### Work required
The listing below holds a line with "C2: 33nF (N4, N18) -> none" and a line with "Q1: NPN BC337". Reproduce those two lines exactly, plus everything between them.

### Material for this task
==*==
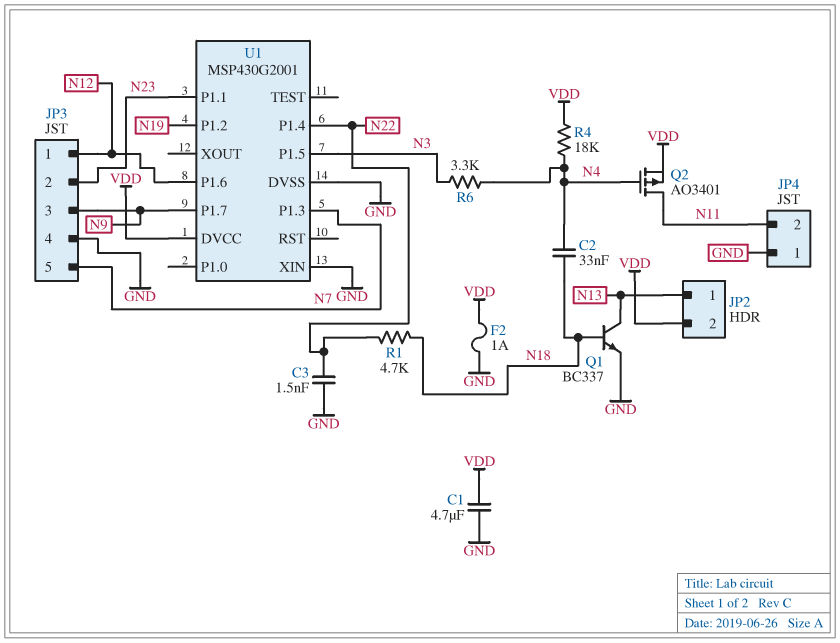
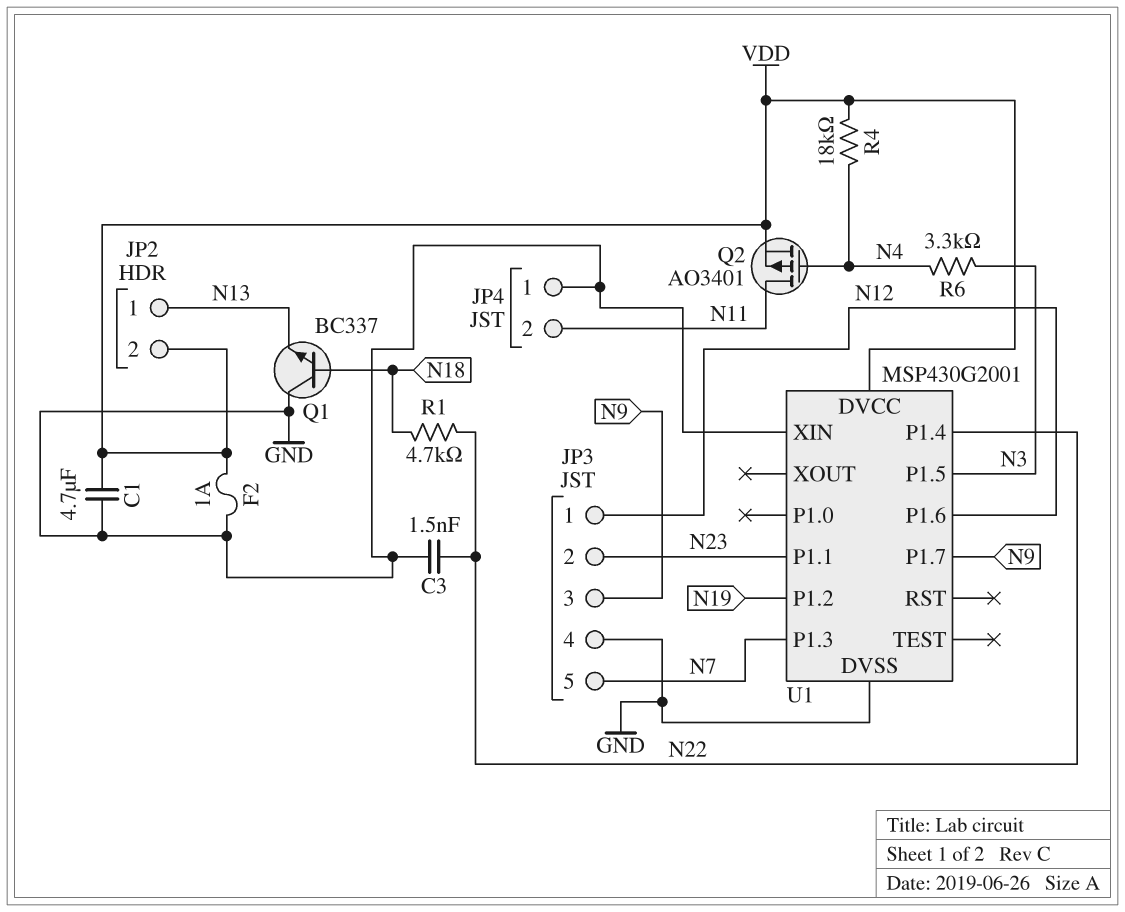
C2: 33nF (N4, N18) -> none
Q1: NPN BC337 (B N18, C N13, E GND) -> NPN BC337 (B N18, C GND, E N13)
==*==
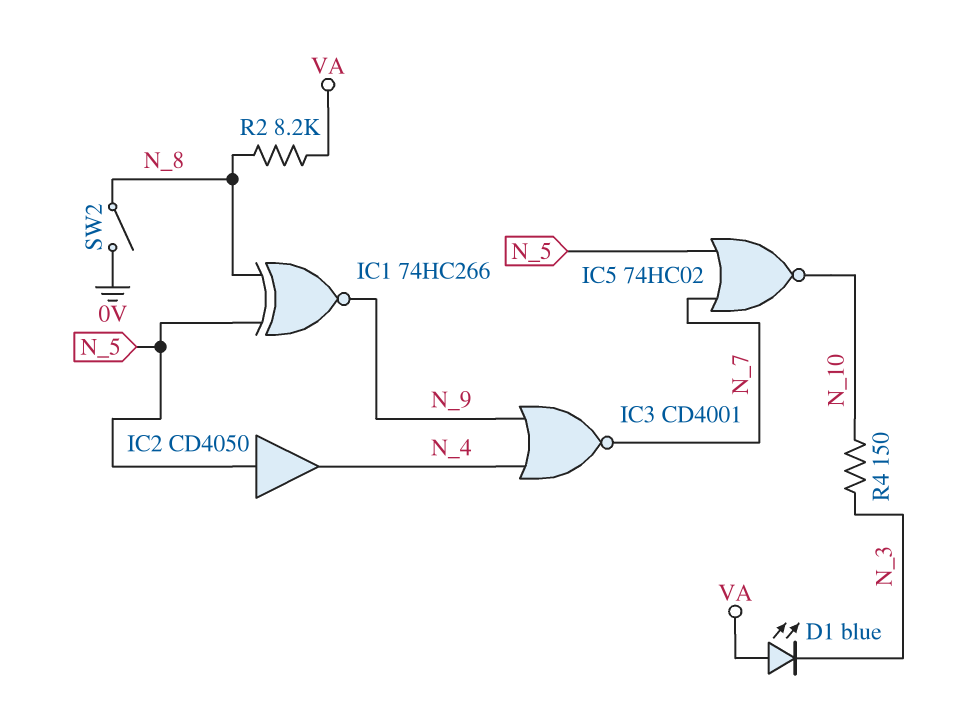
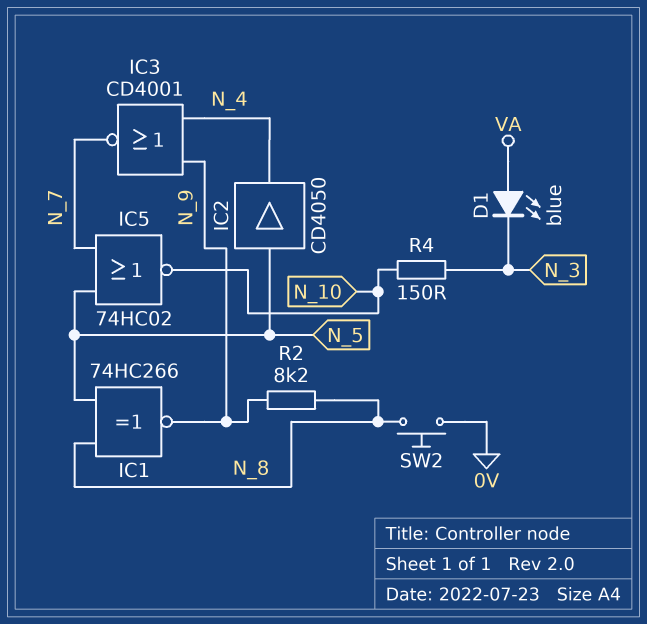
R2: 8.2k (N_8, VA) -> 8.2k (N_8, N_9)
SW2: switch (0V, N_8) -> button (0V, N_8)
==*==
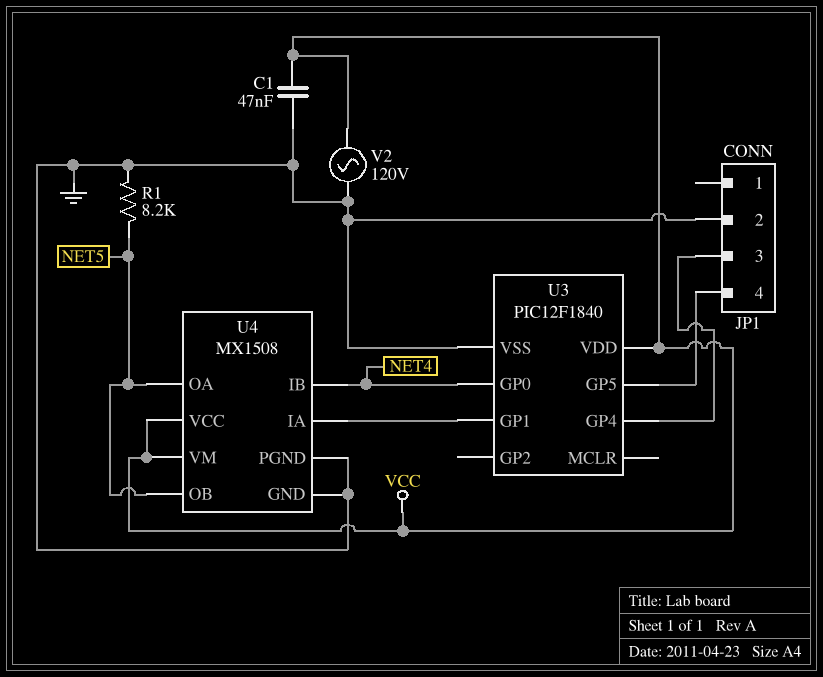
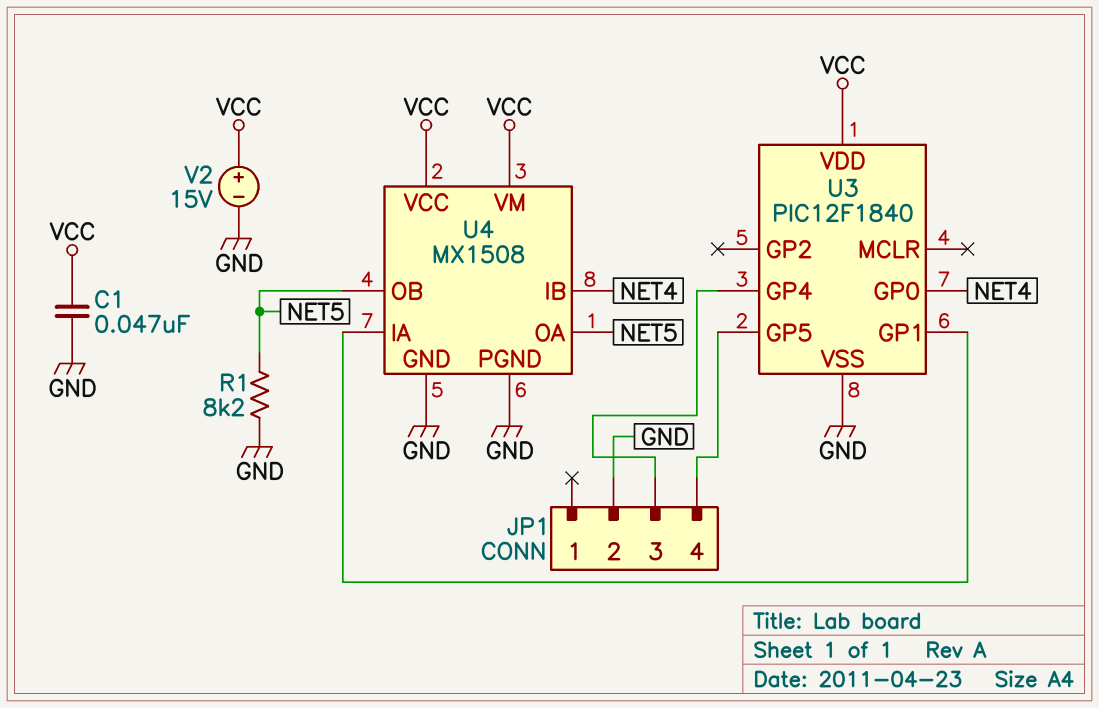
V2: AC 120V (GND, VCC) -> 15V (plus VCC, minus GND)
==*==
### Written solution
C2: 33nF (N4, N18) -> none
Q1: NPN BC337 (B N18, C N13, E GND) -> NPN BC337 (B N18, C GND, E N13)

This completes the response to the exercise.